» **Description of the task**
Of the entries below, return only those lines from the line with "camera: 10 degrees left, 5 degrees up" to the line with "(434, 218) = (580, 201): white", exactly, both included.

--- START ---

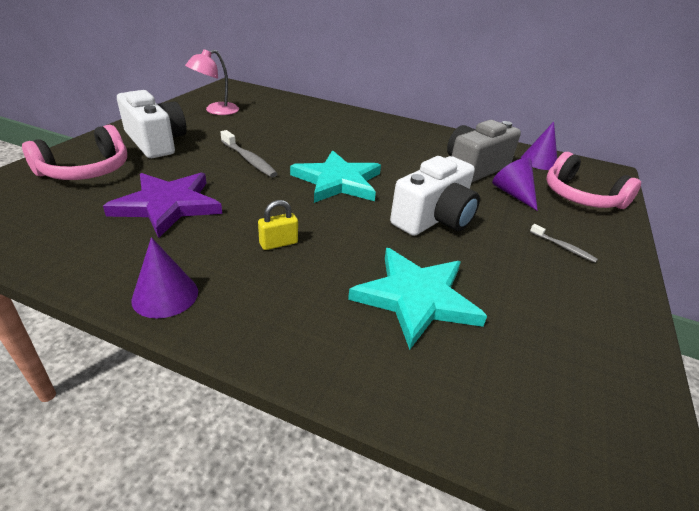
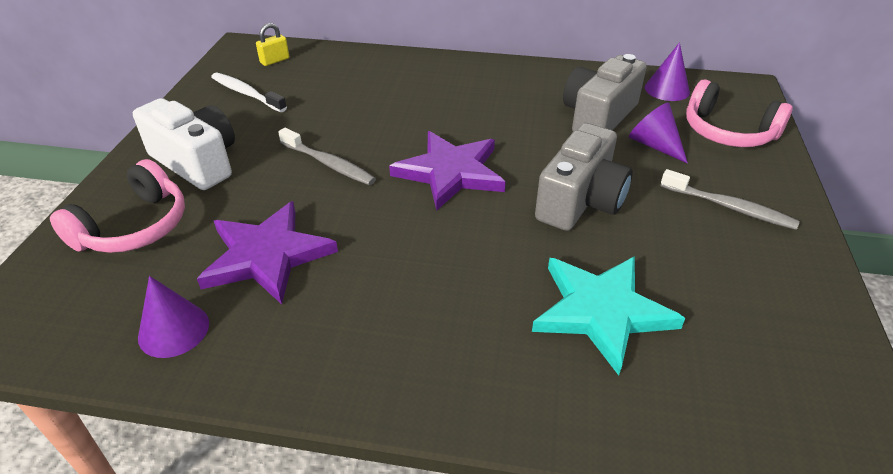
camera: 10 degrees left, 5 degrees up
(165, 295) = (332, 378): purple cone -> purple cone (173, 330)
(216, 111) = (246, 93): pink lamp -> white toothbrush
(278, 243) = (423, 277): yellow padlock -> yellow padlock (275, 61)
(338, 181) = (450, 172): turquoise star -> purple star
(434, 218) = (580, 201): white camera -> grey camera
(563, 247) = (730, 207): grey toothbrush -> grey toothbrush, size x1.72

--- END ---
--- START ---

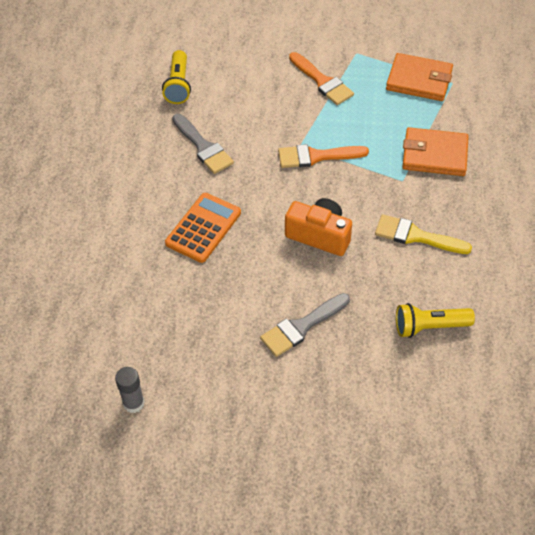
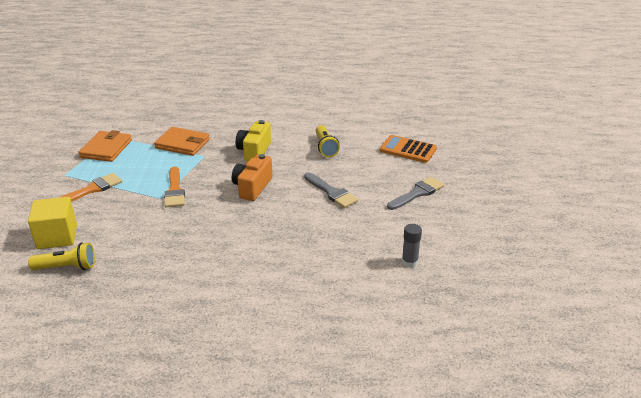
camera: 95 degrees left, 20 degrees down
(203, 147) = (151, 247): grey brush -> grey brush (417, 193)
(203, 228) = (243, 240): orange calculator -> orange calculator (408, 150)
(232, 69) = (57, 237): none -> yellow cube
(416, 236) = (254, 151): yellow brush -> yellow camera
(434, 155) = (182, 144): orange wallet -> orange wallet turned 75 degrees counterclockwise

--- END ---

» **Result of this task**
camera: 10 degrees left, 5 degrees up
(165, 295) = (332, 378): purple cone -> purple cone (173, 330)
(216, 111) = (246, 93): pink lamp -> white toothbrush
(278, 243) = (423, 277): yellow padlock -> yellow padlock (275, 61)
(338, 181) = (450, 172): turquoise star -> purple star
(434, 218) = (580, 201): white camera -> grey camera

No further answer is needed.